Colored object listings
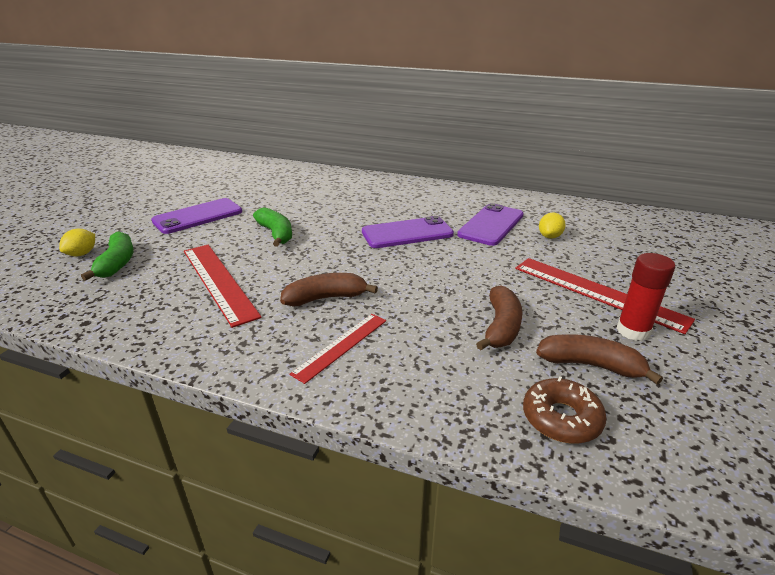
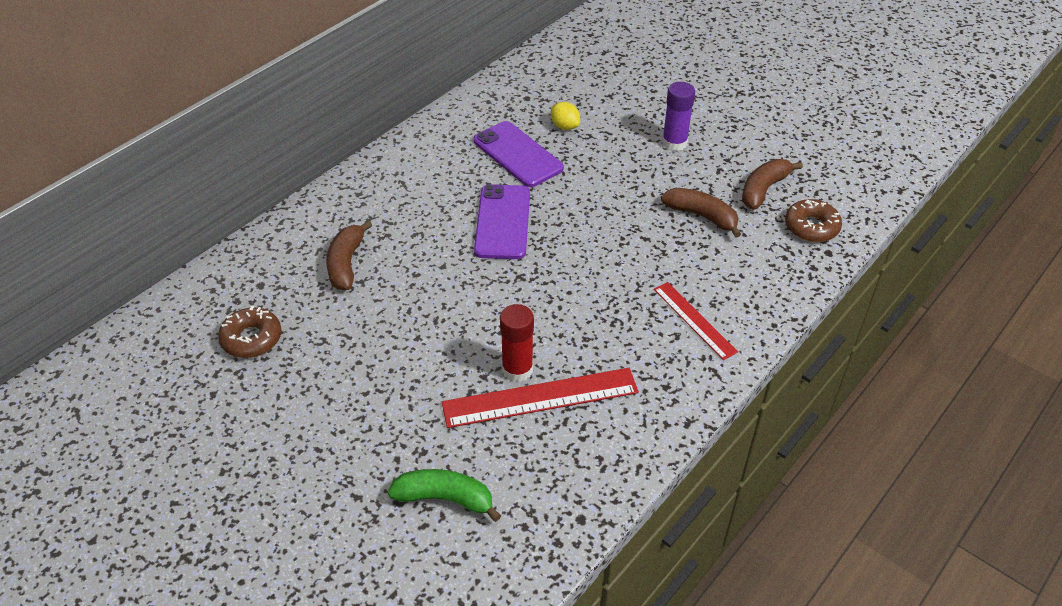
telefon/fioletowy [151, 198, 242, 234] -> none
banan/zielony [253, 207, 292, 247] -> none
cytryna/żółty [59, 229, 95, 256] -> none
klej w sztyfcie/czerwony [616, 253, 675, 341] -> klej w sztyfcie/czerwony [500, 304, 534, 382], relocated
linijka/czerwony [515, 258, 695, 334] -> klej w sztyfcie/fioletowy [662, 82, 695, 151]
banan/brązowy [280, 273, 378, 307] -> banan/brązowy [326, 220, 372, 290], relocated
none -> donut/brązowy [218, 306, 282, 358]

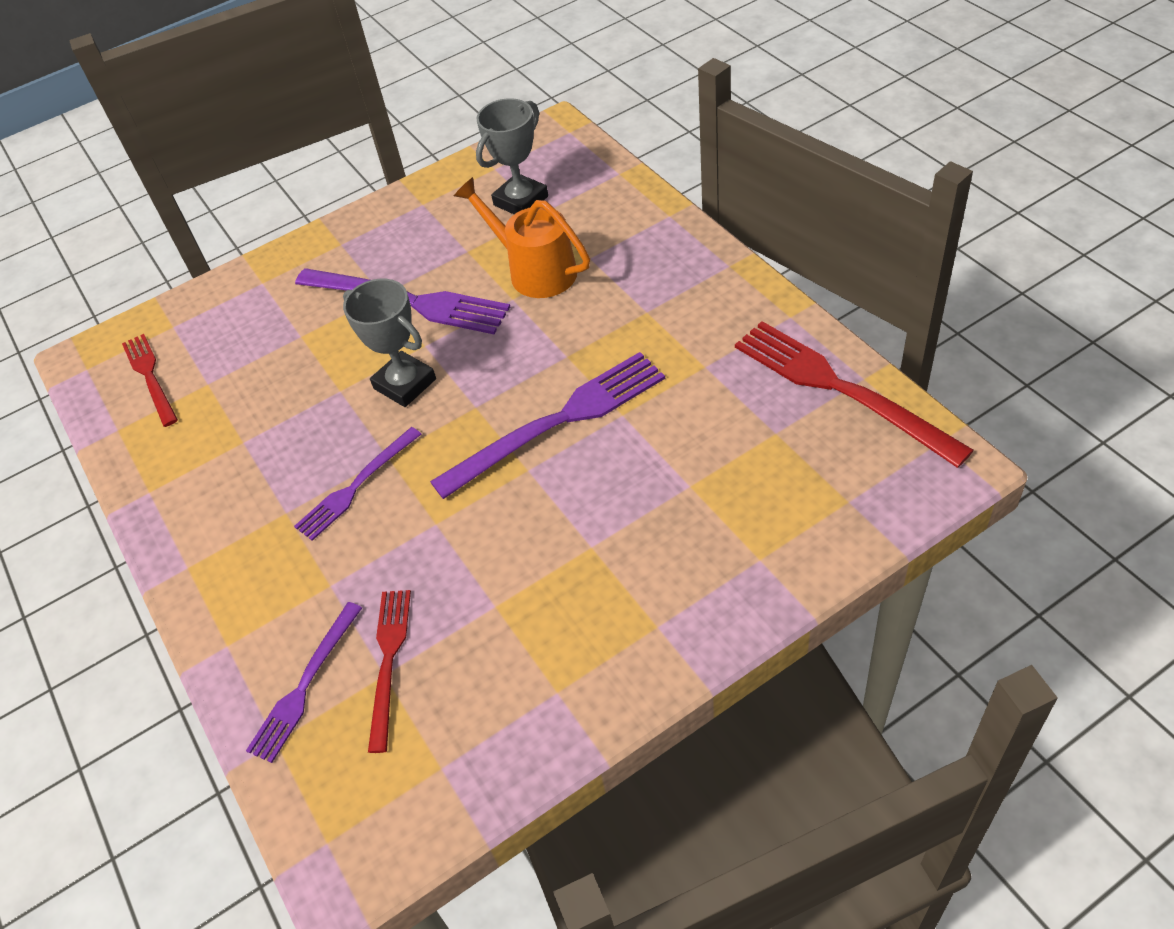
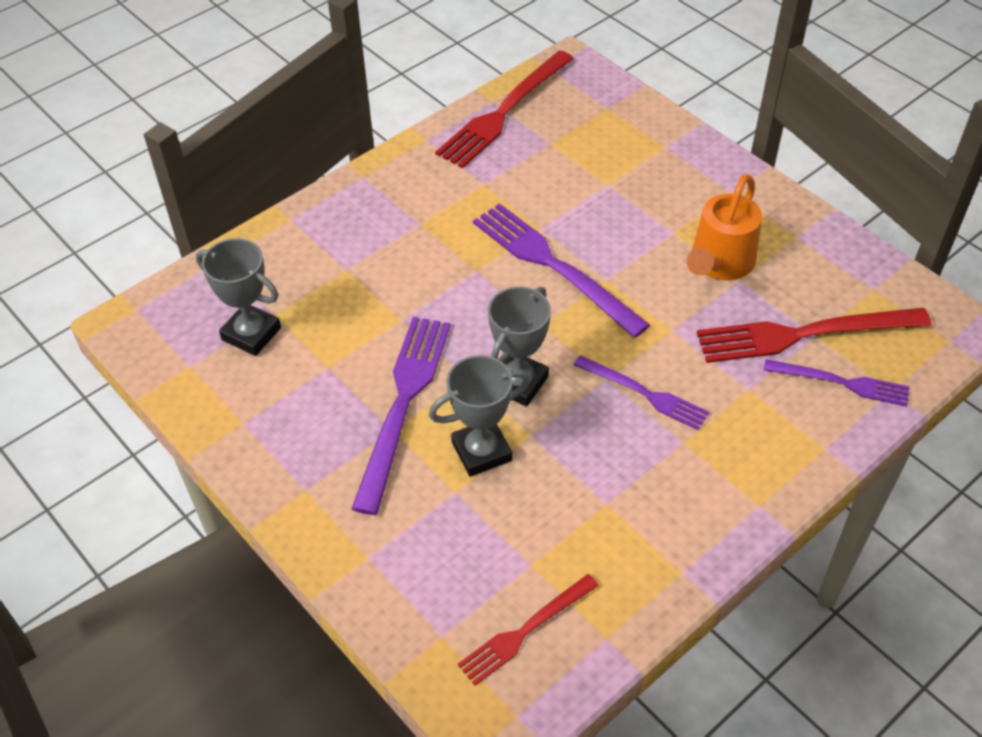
konewka/pomarańczowy [454, 177, 590, 298] -> konewka/pomarańczowy [687, 174, 762, 280], relocated
widelec/czerwony [368, 590, 411, 753] -> widelec/czerwony [697, 308, 931, 363], x1.68
none -> puchar/szary [429, 355, 530, 477]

● EXERCISE DETAILS: Work through the records line by line and tally those with the word "klej". Report only the total.

● THE COMPLETED TASK: 2